### Prompt:
Retype, exactly and with both ends included, the lines below from the one containing "black L-shape: rotated" through the end; omit the pictures.

********************

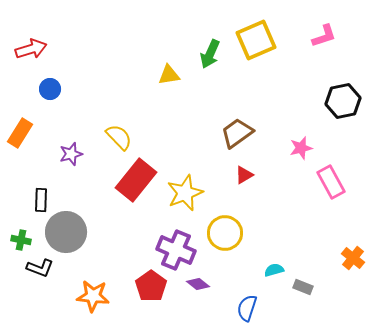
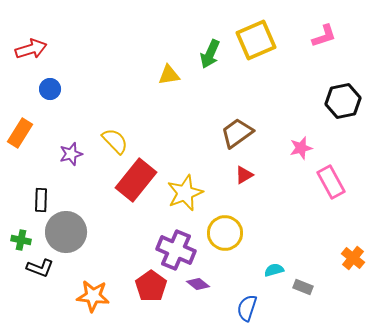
yellow semicircle: moved 4 px left, 4 px down
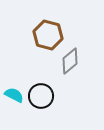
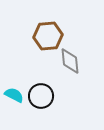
brown hexagon: moved 1 px down; rotated 20 degrees counterclockwise
gray diamond: rotated 56 degrees counterclockwise
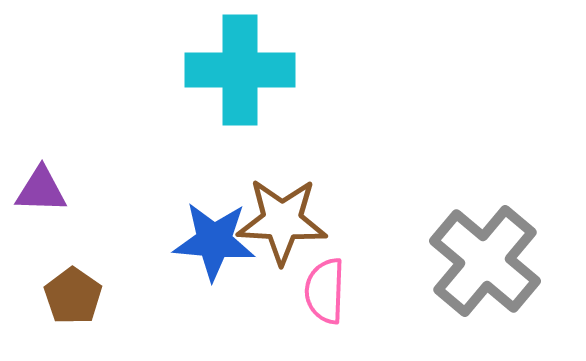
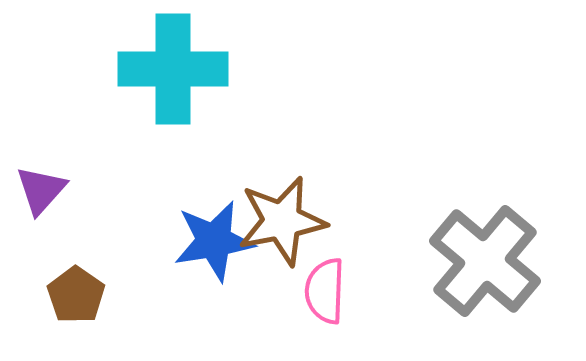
cyan cross: moved 67 px left, 1 px up
purple triangle: rotated 50 degrees counterclockwise
brown star: rotated 14 degrees counterclockwise
blue star: rotated 14 degrees counterclockwise
brown pentagon: moved 3 px right, 1 px up
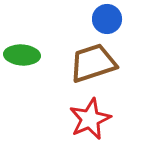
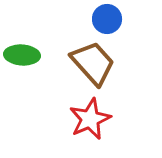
brown trapezoid: rotated 66 degrees clockwise
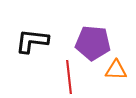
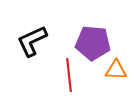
black L-shape: rotated 32 degrees counterclockwise
red line: moved 2 px up
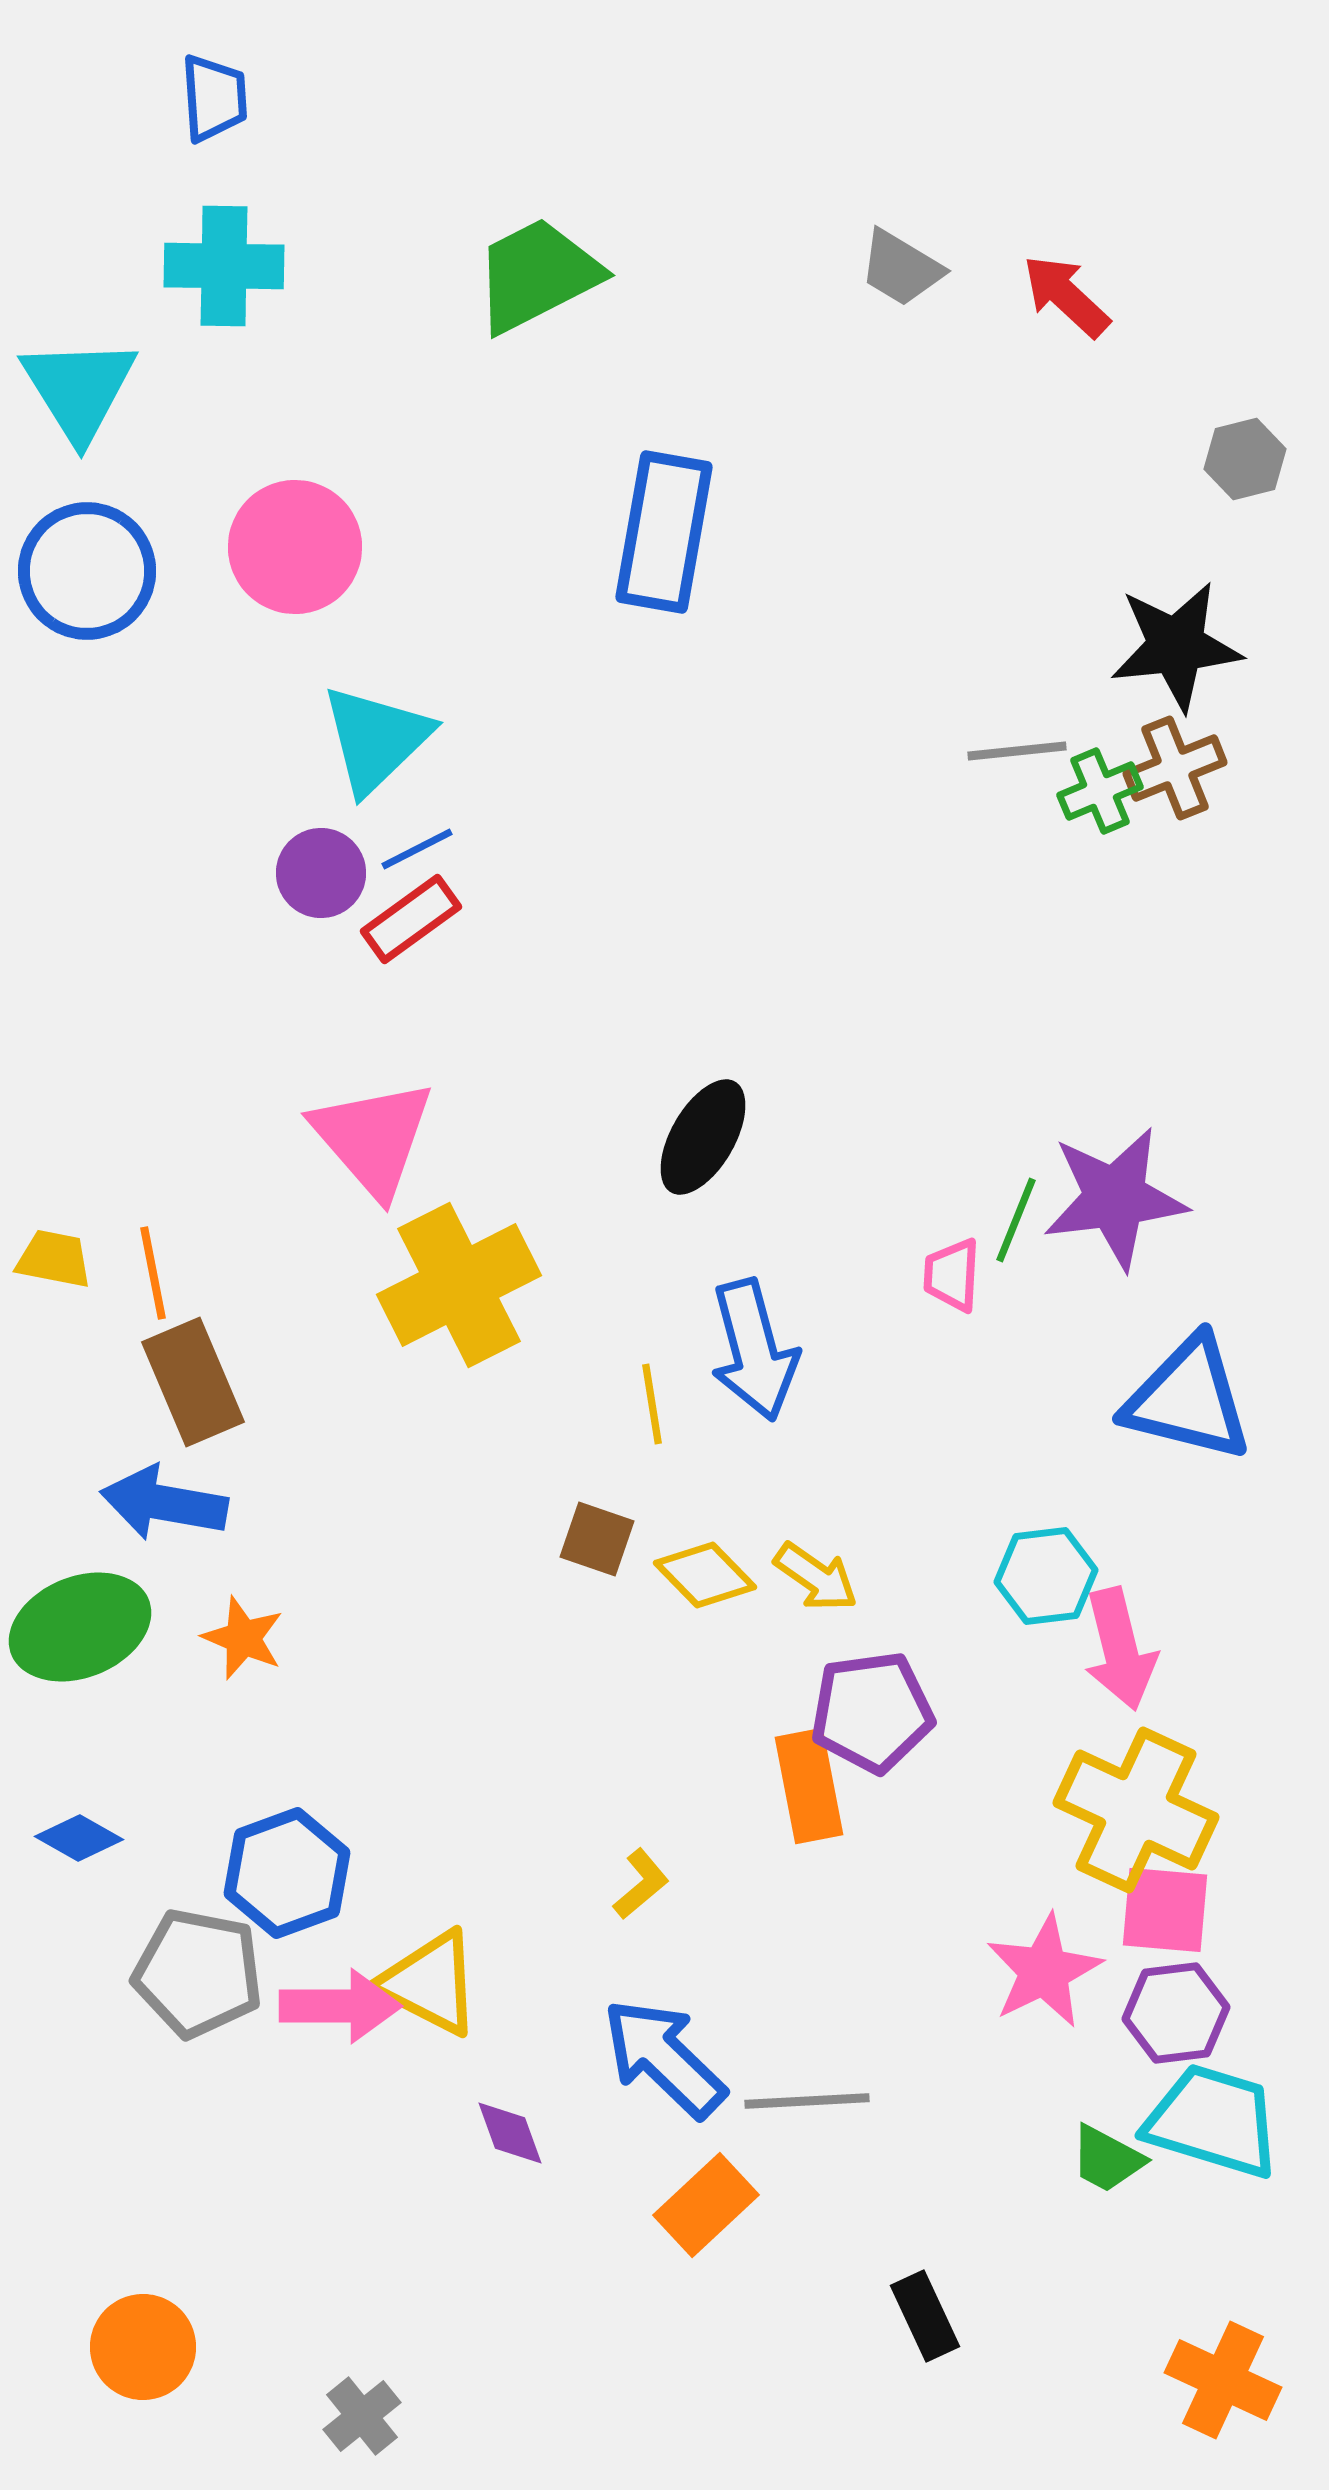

********************

### Your solution:
black L-shape: rotated 32 degrees counterclockwise
red line: moved 2 px up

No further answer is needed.